═══ Input records ═══
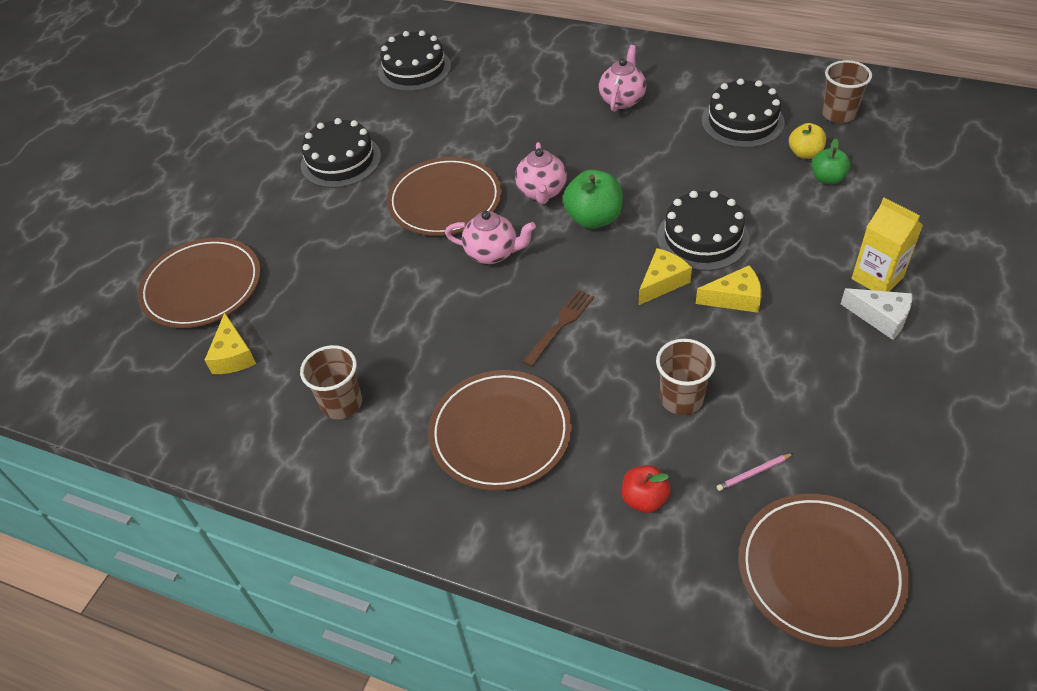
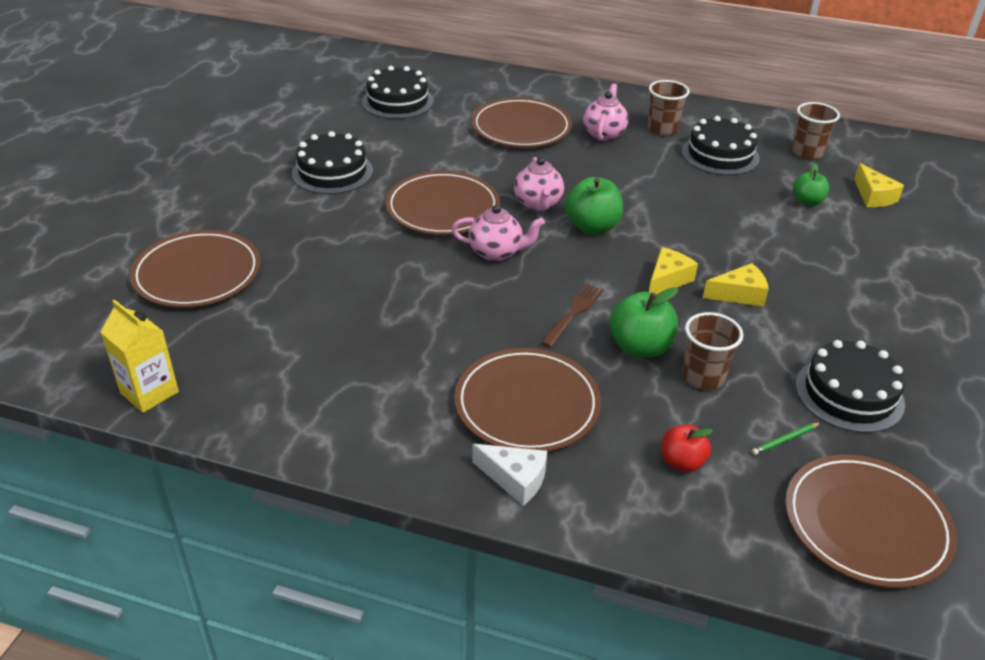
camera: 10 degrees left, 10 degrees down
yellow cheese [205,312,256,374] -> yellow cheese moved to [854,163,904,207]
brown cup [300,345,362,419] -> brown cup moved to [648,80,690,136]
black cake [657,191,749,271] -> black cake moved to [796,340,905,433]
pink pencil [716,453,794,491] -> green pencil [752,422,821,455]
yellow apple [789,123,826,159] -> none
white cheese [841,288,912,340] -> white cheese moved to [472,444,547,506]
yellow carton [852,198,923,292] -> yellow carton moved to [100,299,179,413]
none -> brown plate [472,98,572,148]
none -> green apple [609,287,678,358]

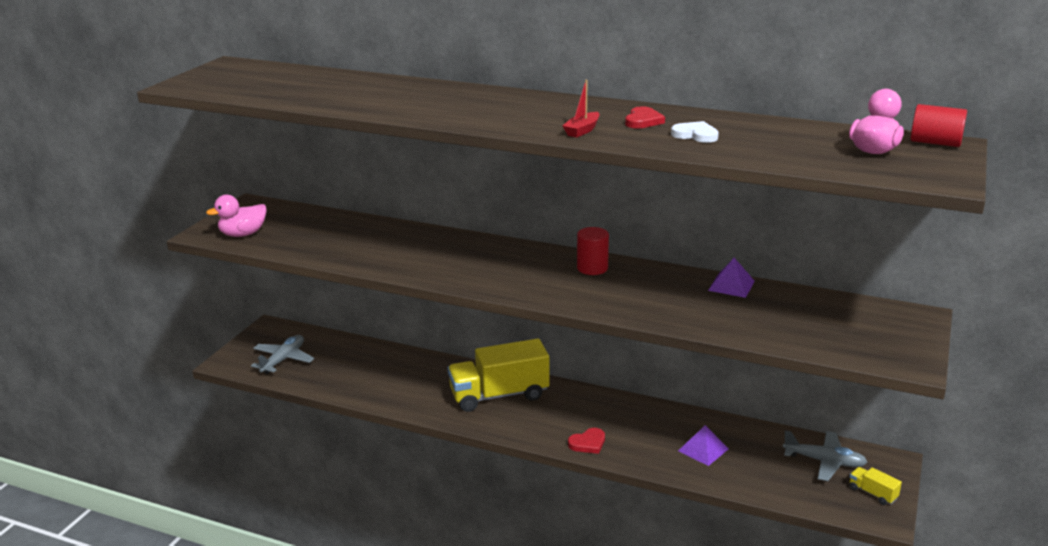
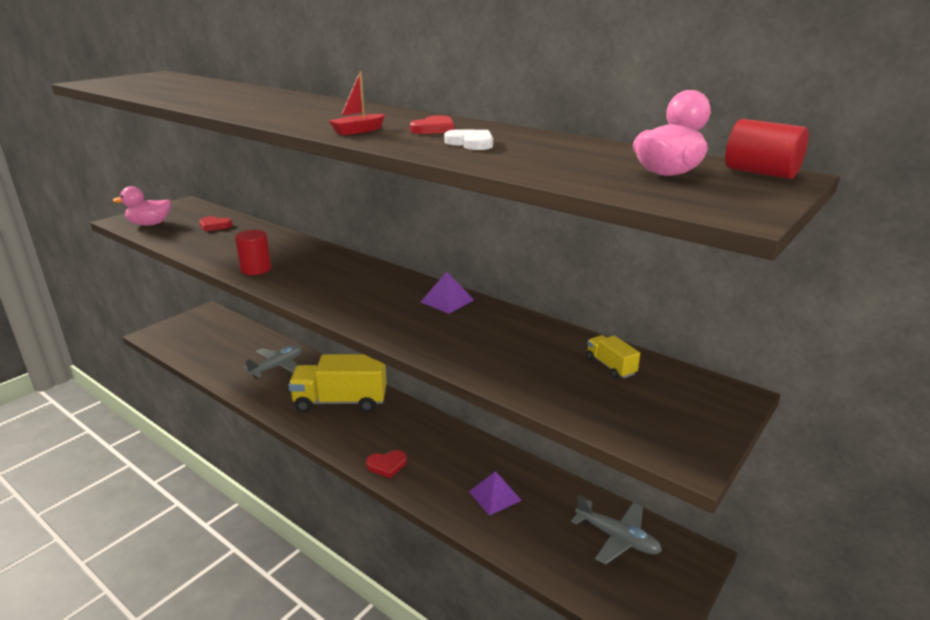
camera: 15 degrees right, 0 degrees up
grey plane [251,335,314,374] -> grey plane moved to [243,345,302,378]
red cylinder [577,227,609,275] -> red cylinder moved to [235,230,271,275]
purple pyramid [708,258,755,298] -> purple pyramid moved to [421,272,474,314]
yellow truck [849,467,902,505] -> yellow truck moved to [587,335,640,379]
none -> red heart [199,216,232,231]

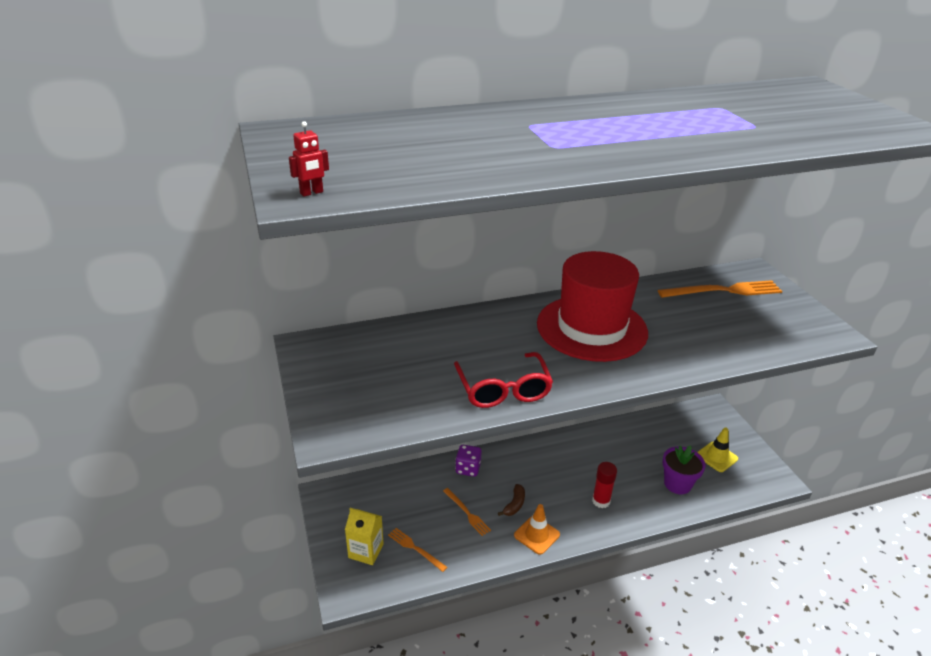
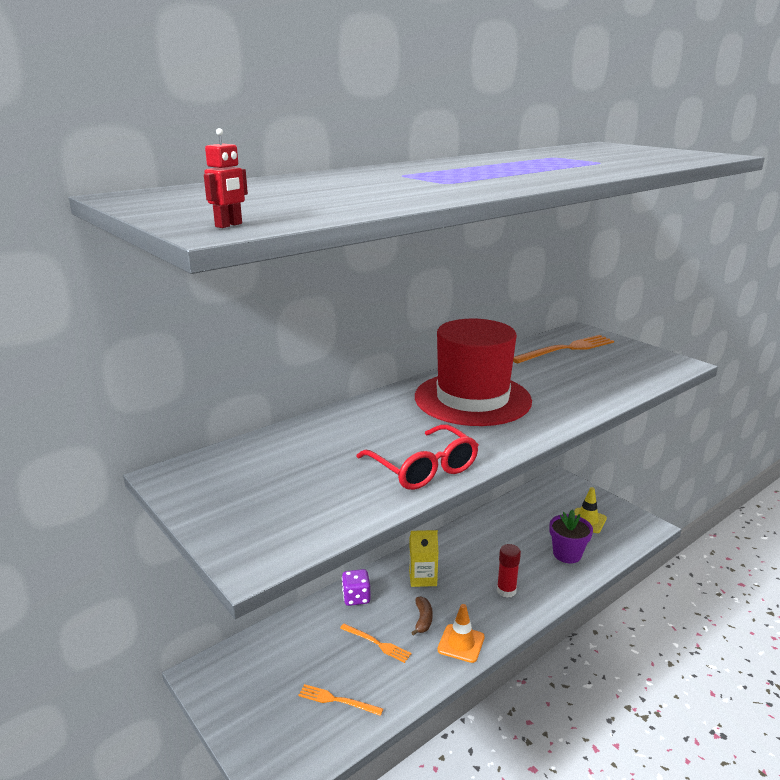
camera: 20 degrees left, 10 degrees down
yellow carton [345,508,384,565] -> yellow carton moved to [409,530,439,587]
═══
• About this exercise
Show every line above where "yellow" is found.

• Result below
yellow cheese [205,312,256,374] -> yellow cheese moved to [854,163,904,207]
yellow apple [789,123,826,159] -> none
yellow carton [852,198,923,292] -> yellow carton moved to [100,299,179,413]
yellow truck [849,467,902,505] -> yellow truck moved to [587,335,640,379]
yellow carton [345,508,384,565] -> yellow carton moved to [409,530,439,587]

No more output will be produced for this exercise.